=== Begin Enclosure ===

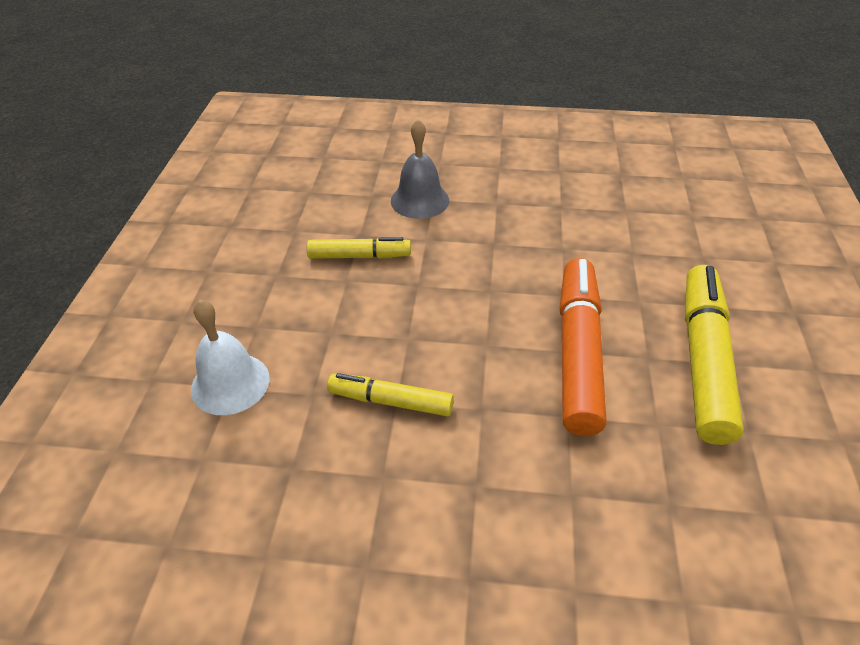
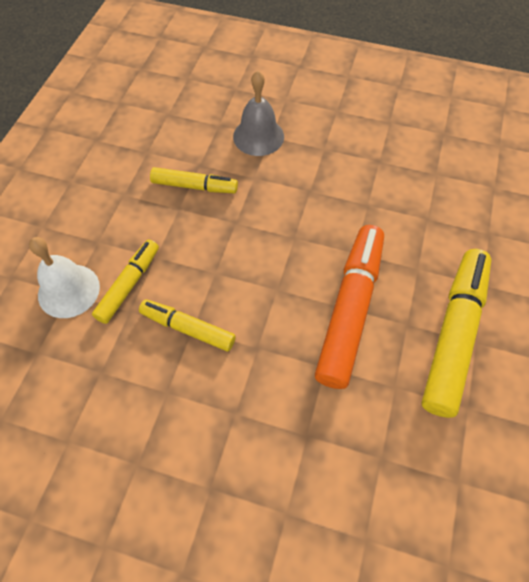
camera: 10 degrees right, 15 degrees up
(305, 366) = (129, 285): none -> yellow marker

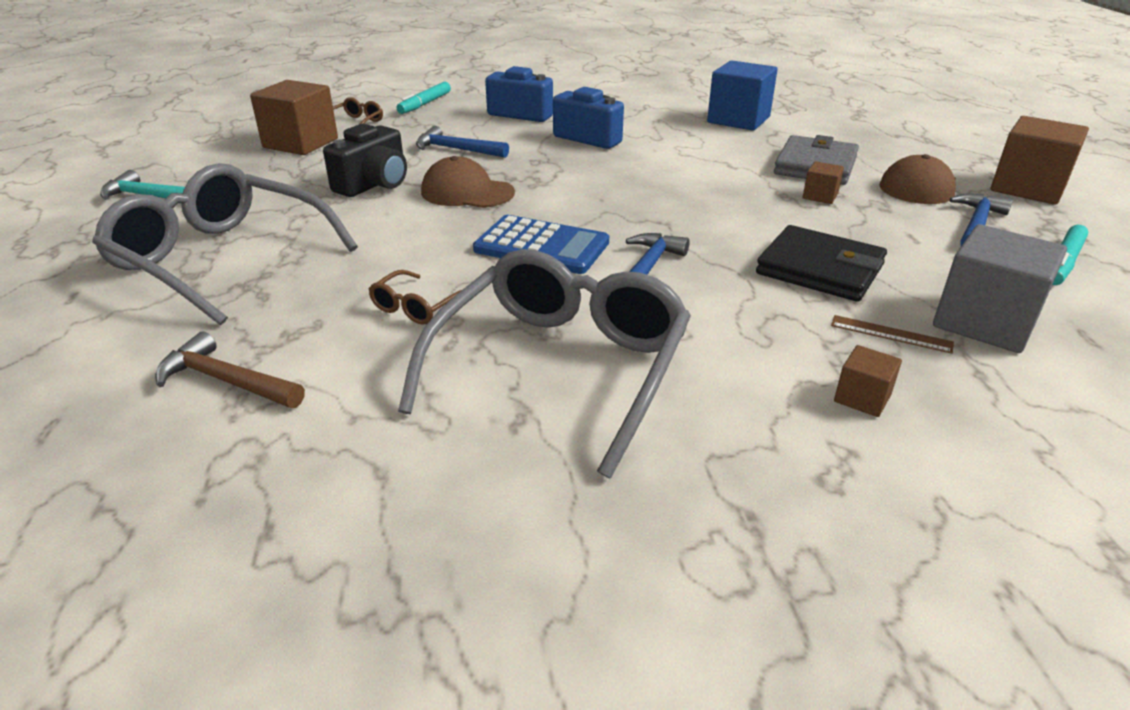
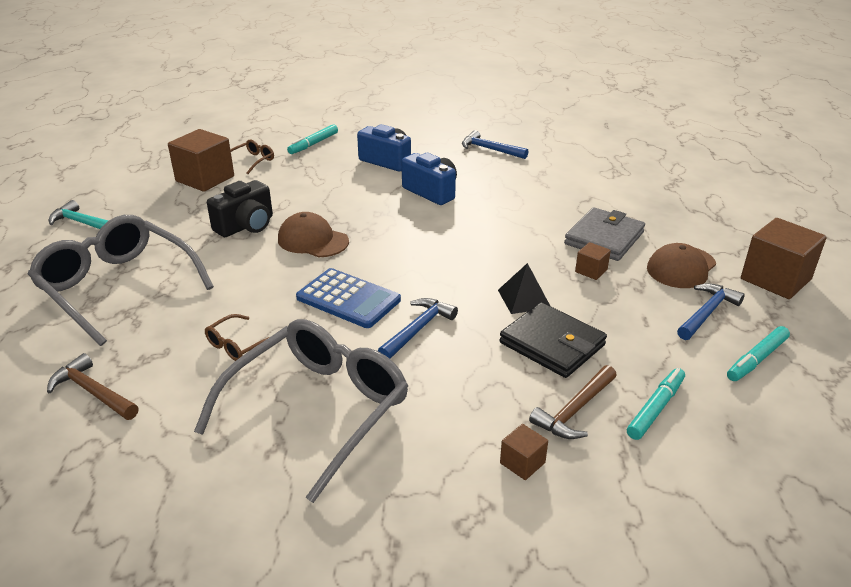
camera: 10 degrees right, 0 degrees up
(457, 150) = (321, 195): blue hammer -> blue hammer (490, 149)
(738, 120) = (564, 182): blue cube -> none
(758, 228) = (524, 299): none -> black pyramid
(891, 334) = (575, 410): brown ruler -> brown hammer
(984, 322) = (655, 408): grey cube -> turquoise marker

=== End Enclosure ===

PROBLEM >>
Going through the records above line by line, transcribe each one exactly and skip any pictures.

WRITTEN RESPONSE >>
camera: 10 degrees right, 15 degrees up
(305, 366) = (129, 285): none -> yellow marker

camera: 10 degrees right, 0 degrees up
(457, 150) = (321, 195): blue hammer -> blue hammer (490, 149)
(738, 120) = (564, 182): blue cube -> none
(758, 228) = (524, 299): none -> black pyramid
(891, 334) = (575, 410): brown ruler -> brown hammer
(984, 322) = (655, 408): grey cube -> turquoise marker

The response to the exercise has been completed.